Task input: Begin

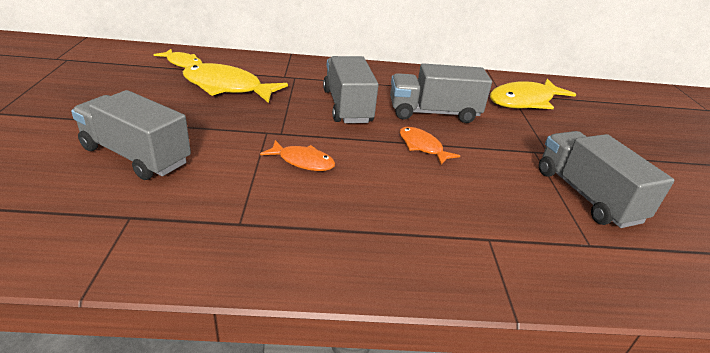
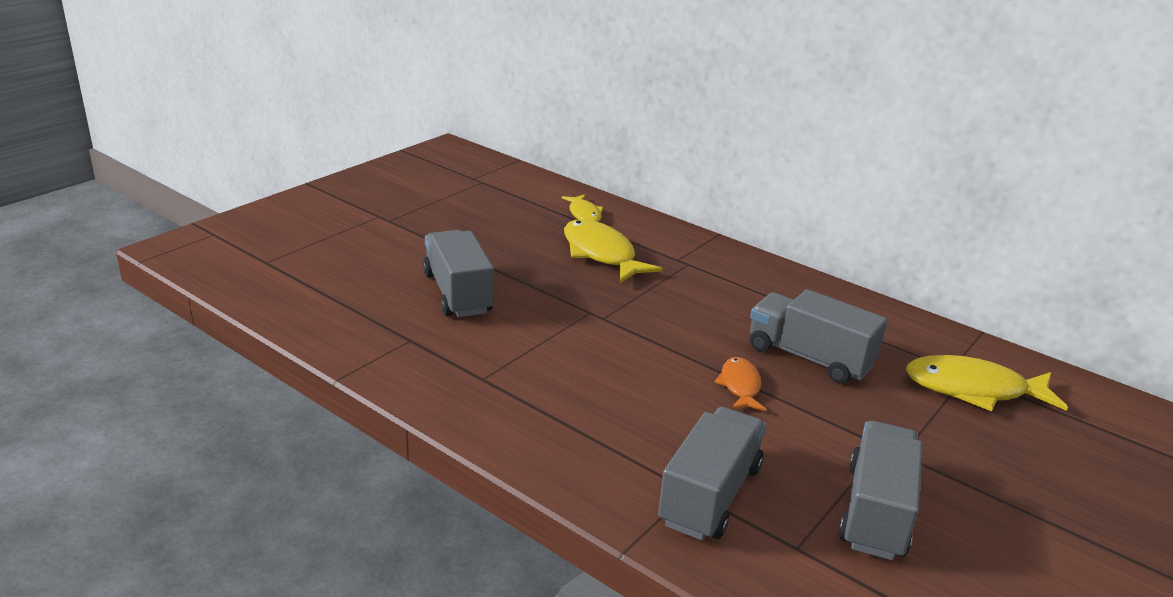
camera: 40 degrees right, 5 degrees down
orange fish [260,140,335,171] -> none
grey truck [323,56,379,123] -> grey truck moved to [658,407,766,540]

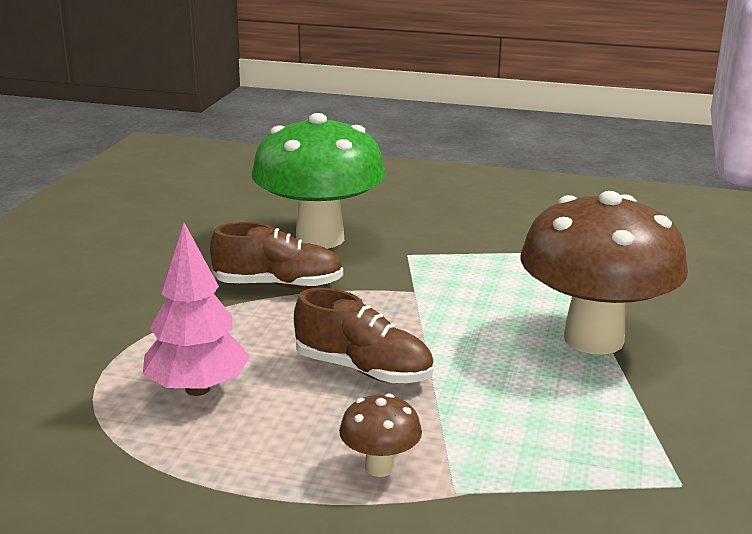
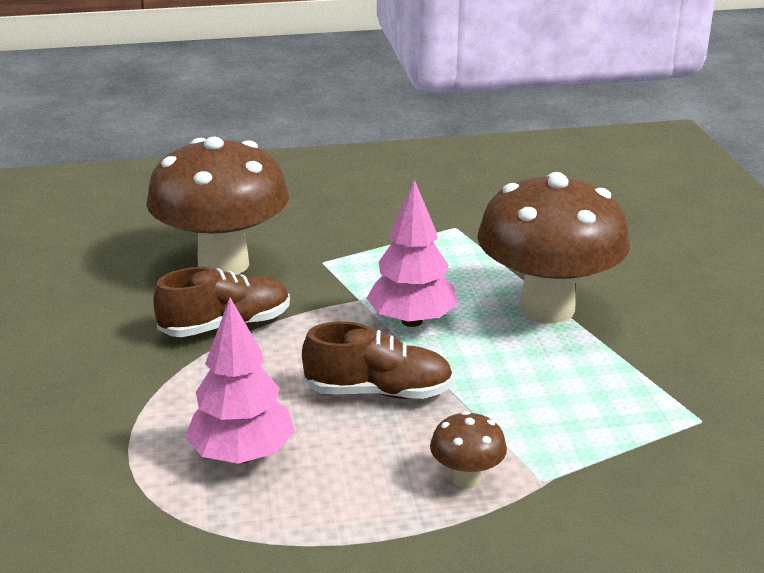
camera: 25 degrees left, 5 degrees up
green mushroom [252,113,386,249] -> brown mushroom [146,137,289,275]
none -> pink tree [366,180,458,327]

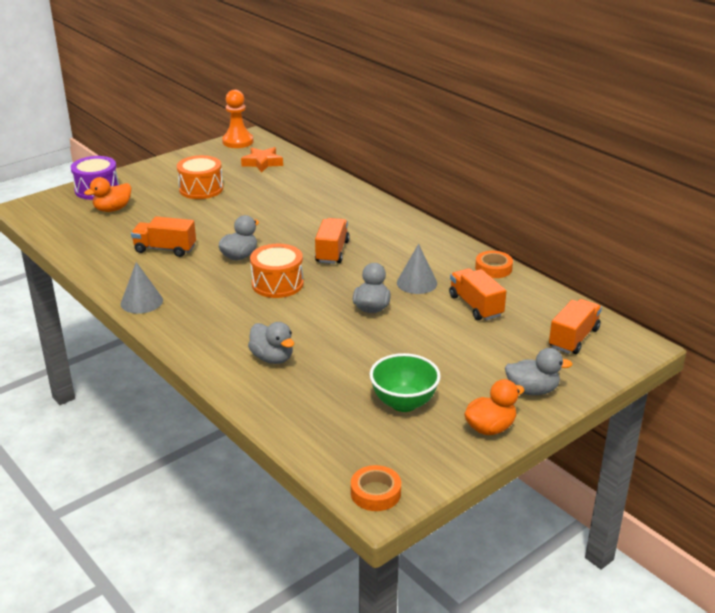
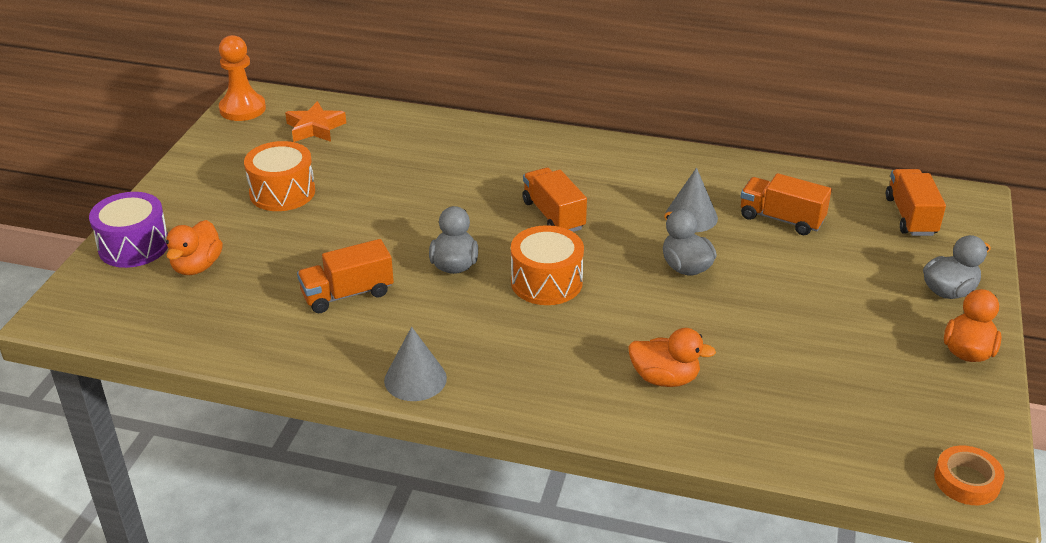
camera: 35 degrees left, 5 degrees up
grey duck [248,322,294,364] -> orange duck [628,328,716,387]
green bowl [370,353,441,412] -> none
orange tape [475,251,513,278] -> none

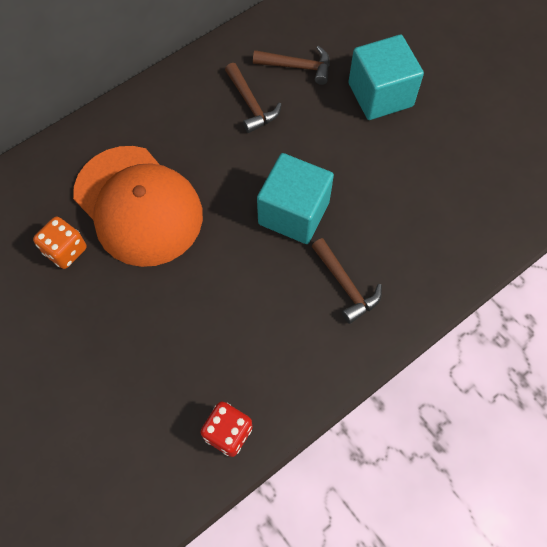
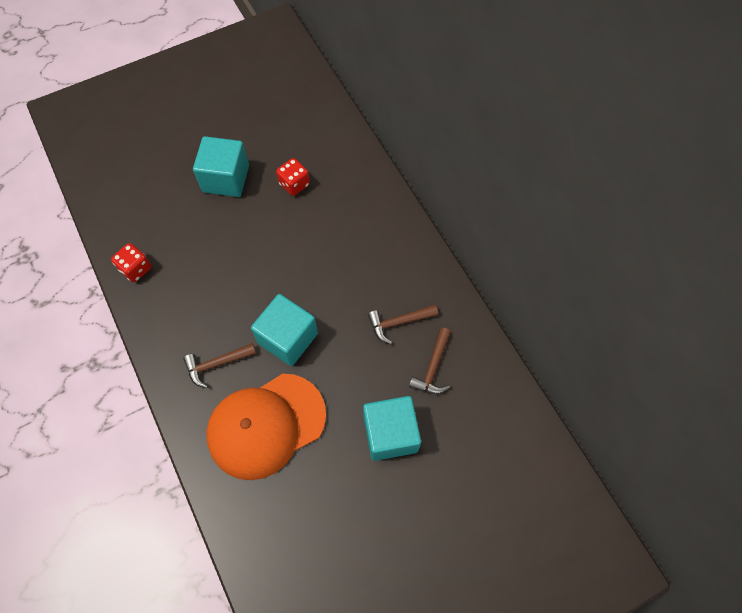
camera: 100 degrees right, 0 degrees up
orange dice [33,217,87,269] -> red dice [276,158,310,196]
orange cap [73,146,203,267] -> orange cap moved to [206,374,326,480]
none -> turquoise cube [193,136,249,197]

Task input: End

== Activity ==
In copying the records above, pass over the pictures and keep every other word exactly.

== Response ==
camera: 40 degrees right, 5 degrees down
orange fish [260,140,335,171] -> none
grey truck [323,56,379,123] -> grey truck moved to [658,407,766,540]

camera: 25 degrees left, 5 degrees up
green mushroom [252,113,386,249] -> brown mushroom [146,137,289,275]
none -> pink tree [366,180,458,327]

camera: 35 degrees left, 5 degrees up
grey duck [248,322,294,364] -> orange duck [628,328,716,387]
green bowl [370,353,441,412] -> none
orange tape [475,251,513,278] -> none

camera: 100 degrees right, 0 degrees up
orange dice [33,217,87,269] -> red dice [276,158,310,196]
orange cap [73,146,203,267] -> orange cap moved to [206,374,326,480]
none -> turquoise cube [193,136,249,197]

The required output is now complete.